- _Problem description_
Please write out the material from its start through the line that contains "coordinates (337, 499).", copying every line exactly and leaving out the pictures.
---
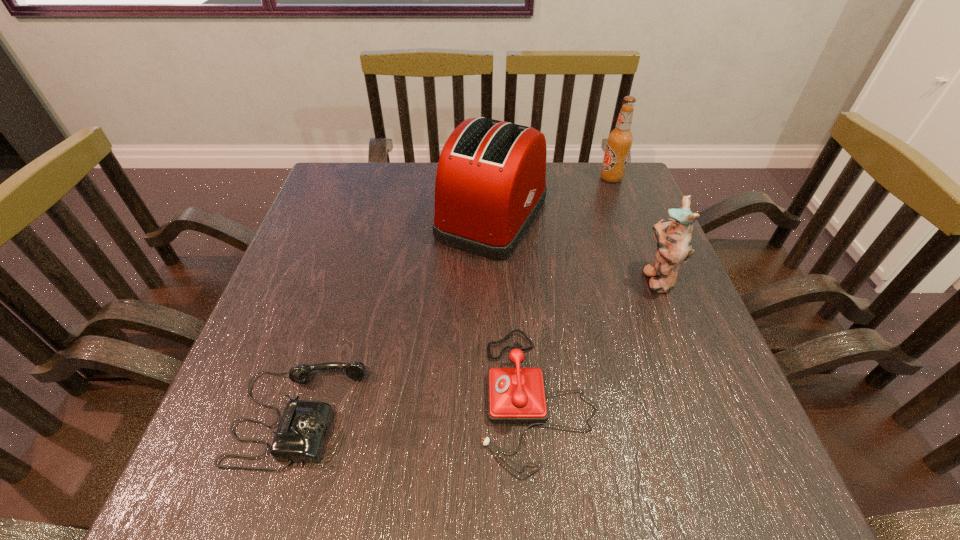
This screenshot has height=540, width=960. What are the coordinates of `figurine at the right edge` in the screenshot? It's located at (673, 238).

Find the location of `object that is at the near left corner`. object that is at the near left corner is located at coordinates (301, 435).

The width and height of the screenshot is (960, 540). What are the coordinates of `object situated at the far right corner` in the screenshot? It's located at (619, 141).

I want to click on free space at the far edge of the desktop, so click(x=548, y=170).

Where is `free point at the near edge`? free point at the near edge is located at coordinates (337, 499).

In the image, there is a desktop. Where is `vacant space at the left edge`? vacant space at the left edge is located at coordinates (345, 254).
---
- _Output of the exercise_
This screenshot has height=540, width=960. What are the coordinates of `figurine at the right edge` in the screenshot? It's located at (673, 238).

Find the location of `object that is at the near left corner`. object that is at the near left corner is located at coordinates (301, 435).

The width and height of the screenshot is (960, 540). What are the coordinates of `object situated at the far right corner` in the screenshot? It's located at (619, 141).

I want to click on free space at the far edge of the desktop, so click(x=548, y=170).

Where is `free point at the near edge`? free point at the near edge is located at coordinates (337, 499).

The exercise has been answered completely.